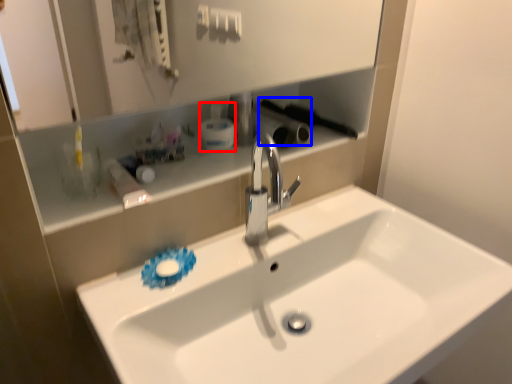
Question: Which object appears closest to the camera in this image, mouthwash (highlighted by a red box) or brush (highlighted by a blue box)?

Choices:
 (A) mouthwash
 (B) brush

Answer: (A)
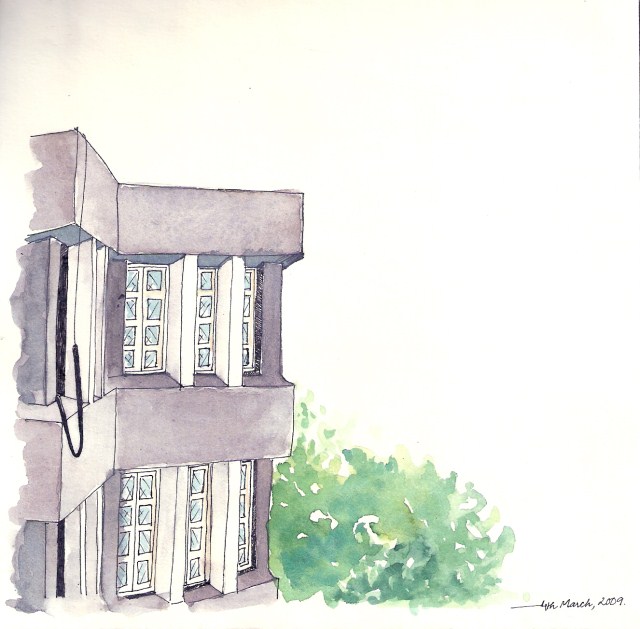
Identify the location of window ledge. (200, 592), (152, 380), (201, 377), (255, 377), (260, 572), (145, 601).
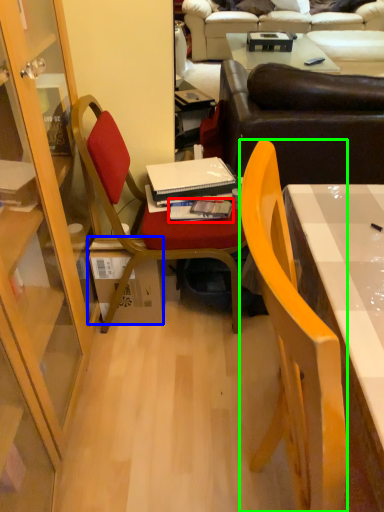
Question: Considering the real-world distances, which object is farthest from book (highlighted by a red box)? box (highlighted by a blue box) or chair (highlighted by a green box)?

Choices:
 (A) box
 (B) chair

Answer: (B)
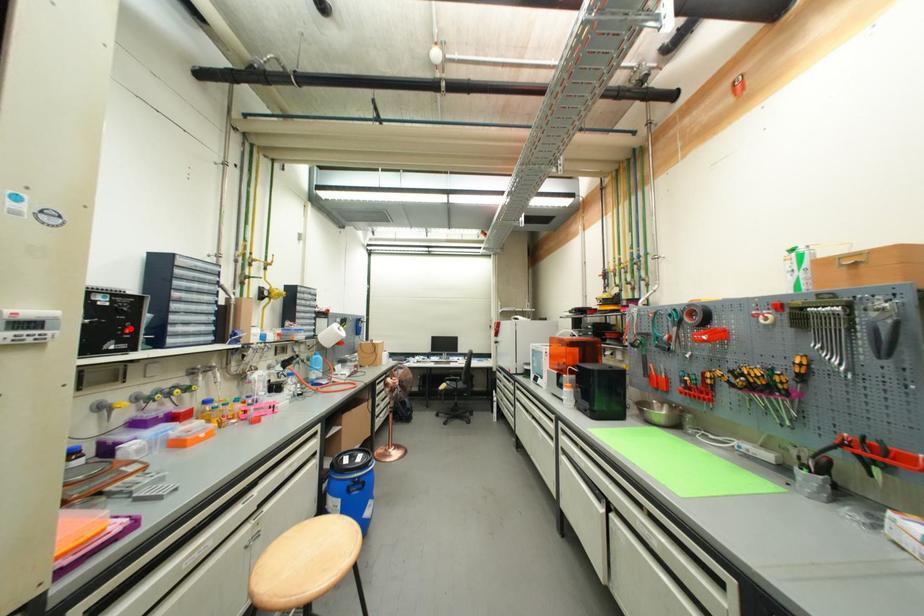
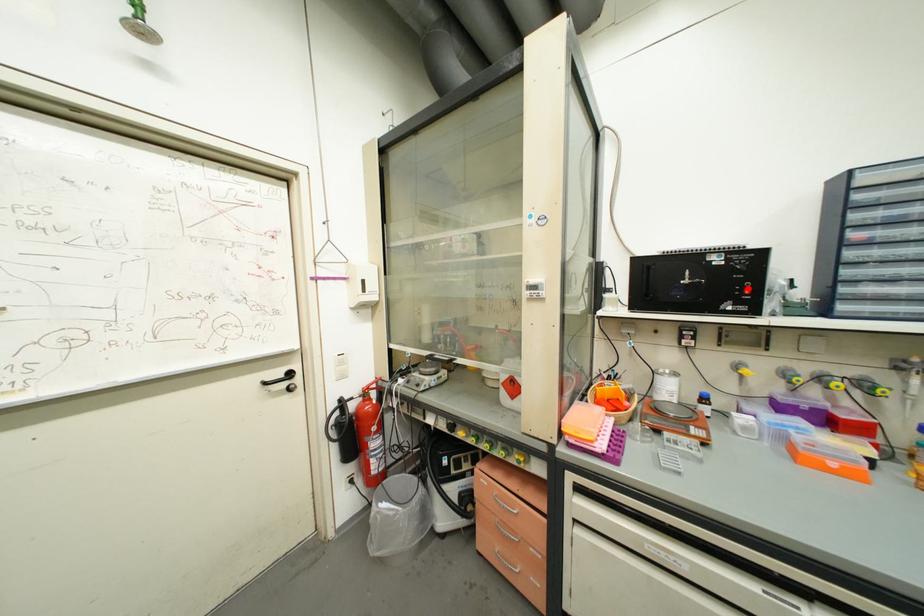
I am providing you with two images of the same scene from different viewpoints. A red point is marked on the first image and another point is marked on the second image. Do the highlighted points in image1 and image2 indicate the same real-world spot?

Yes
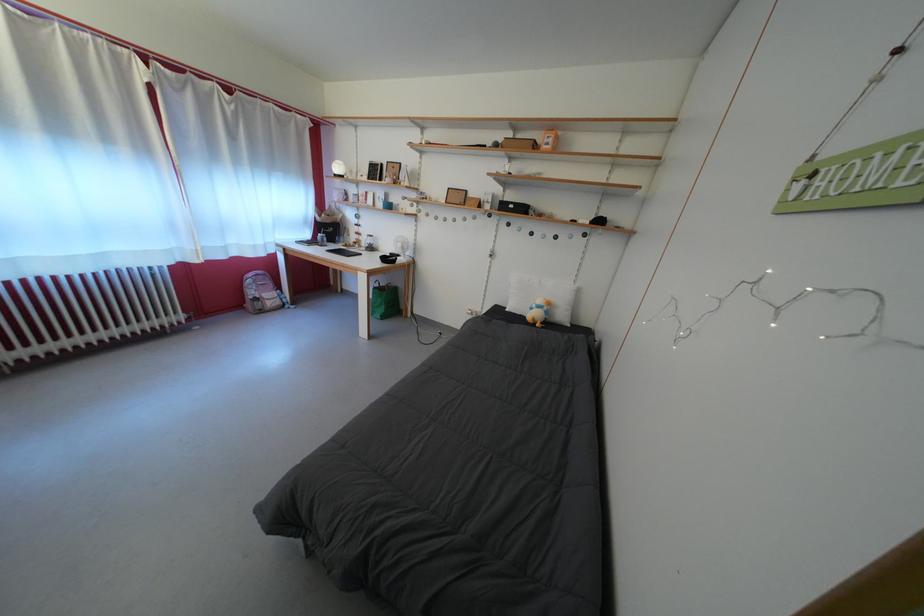
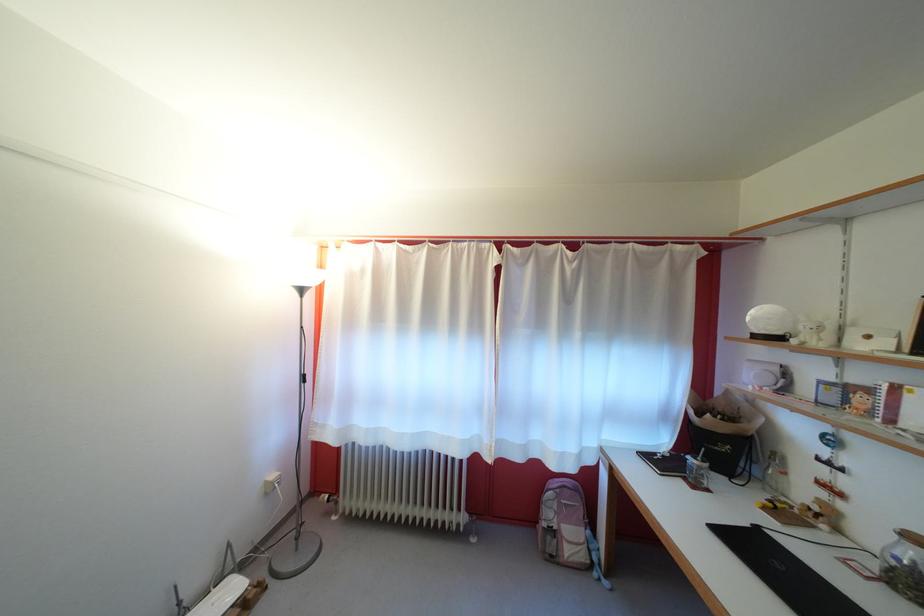
Locate, in the second image, the point that corresponds to pixel 331 244 in the first image.

(708, 474)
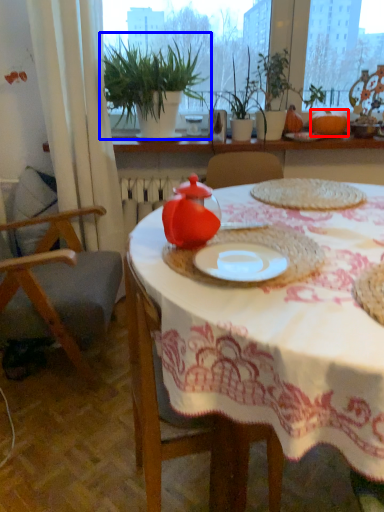
Question: Which object appears closest to the camera in this image, pumpkin (highlighted by a red box) or houseplant (highlighted by a blue box)?

Choices:
 (A) pumpkin
 (B) houseplant

Answer: (B)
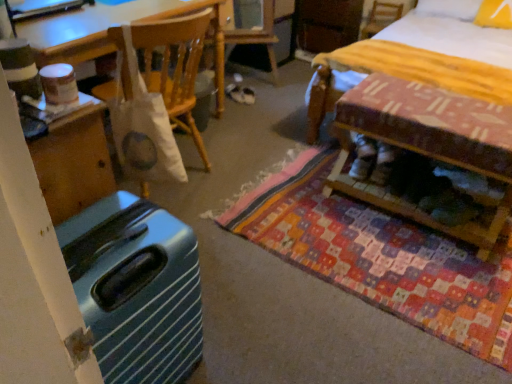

........

Problem requirements
Format the lines of the listing as a JSON list of strings, one string per line. Start at the line containing "houseplant (highlighted by a blue box)?" and end at the end of the listing, skip blank lines, and leave out the pictures.

Exercise result
[
  "Question: Which object appears closest to the camera in this image, pumpkin (highlighted by a red box) or houseplant (highlighted by a blue box)?",
  "Choices:",
  " (A) pumpkin",
  " (B) houseplant",
  "Answer: (B)"
]